Saved data entries
-.-.-

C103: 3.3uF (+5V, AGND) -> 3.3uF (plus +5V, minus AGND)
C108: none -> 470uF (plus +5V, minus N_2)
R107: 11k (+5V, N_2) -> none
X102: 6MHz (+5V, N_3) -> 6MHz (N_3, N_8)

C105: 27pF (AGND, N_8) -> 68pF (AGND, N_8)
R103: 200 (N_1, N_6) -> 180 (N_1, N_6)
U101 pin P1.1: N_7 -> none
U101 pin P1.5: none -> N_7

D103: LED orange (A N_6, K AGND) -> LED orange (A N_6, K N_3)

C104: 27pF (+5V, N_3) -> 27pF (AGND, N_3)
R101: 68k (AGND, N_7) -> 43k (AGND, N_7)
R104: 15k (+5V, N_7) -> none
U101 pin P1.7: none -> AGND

-.-.-

WORK REQUIRED:
Write out the lines of the records exactly, starting at the one holding "X102: 6MHz (+5V, N_3) -> 6MHz (N_3, N_8)" and ending with the last line, and include no others.

ANSWER FOR THE TASK:
X102: 6MHz (+5V, N_3) -> 6MHz (N_3, N_8)

C105: 27pF (AGND, N_8) -> 68pF (AGND, N_8)
R103: 200 (N_1, N_6) -> 180 (N_1, N_6)
U101 pin P1.1: N_7 -> none
U101 pin P1.5: none -> N_7

D103: LED orange (A N_6, K AGND) -> LED orange (A N_6, K N_3)

C104: 27pF (+5V, N_3) -> 27pF (AGND, N_3)
R101: 68k (AGND, N_7) -> 43k (AGND, N_7)
R104: 15k (+5V, N_7) -> none
U101 pin P1.7: none -> AGND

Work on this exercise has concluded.